> **Task requirements**
Give back only the lines in the records below from the one with "(680, 308) = (563, 223): red" to the one with "(767, 333) = (640, 264): yellow", both inclusive, word for word.

> **Recorded information**
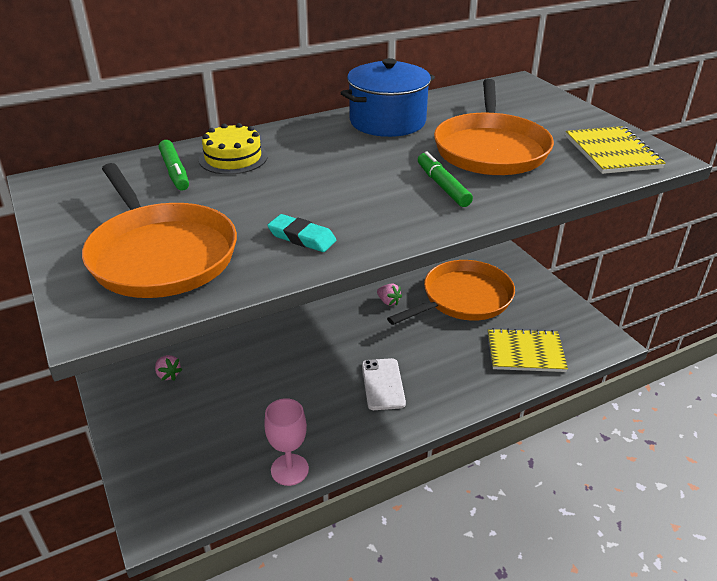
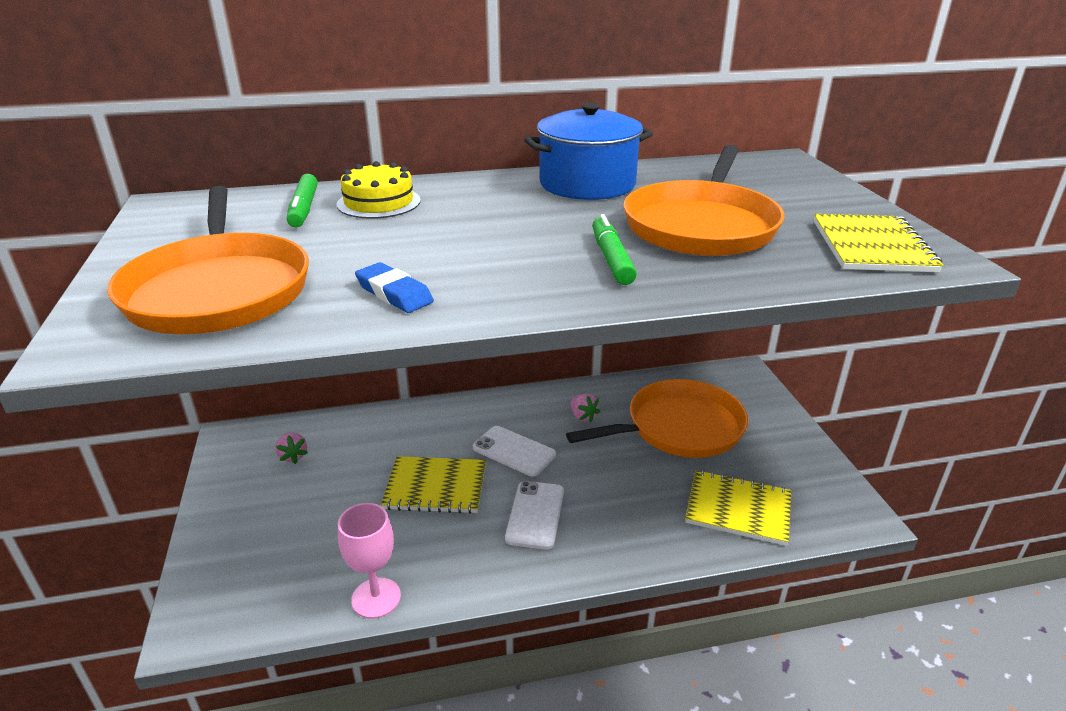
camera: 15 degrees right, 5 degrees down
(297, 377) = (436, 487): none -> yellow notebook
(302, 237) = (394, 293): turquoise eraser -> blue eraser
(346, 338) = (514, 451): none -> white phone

* * *

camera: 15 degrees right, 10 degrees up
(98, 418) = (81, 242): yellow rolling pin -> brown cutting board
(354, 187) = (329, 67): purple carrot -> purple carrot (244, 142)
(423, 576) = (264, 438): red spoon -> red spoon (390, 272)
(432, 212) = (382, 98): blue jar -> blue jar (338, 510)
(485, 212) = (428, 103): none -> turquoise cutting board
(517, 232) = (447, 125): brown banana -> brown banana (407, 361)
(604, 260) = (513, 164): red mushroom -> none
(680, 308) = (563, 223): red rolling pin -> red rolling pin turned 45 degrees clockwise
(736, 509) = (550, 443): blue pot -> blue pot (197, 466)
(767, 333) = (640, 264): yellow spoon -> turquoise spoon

> **Finished exercise**
(680, 308) = (563, 223): red rolling pin -> red rolling pin turned 45 degrees clockwise
(736, 509) = (550, 443): blue pot -> blue pot (197, 466)
(767, 333) = (640, 264): yellow spoon -> turquoise spoon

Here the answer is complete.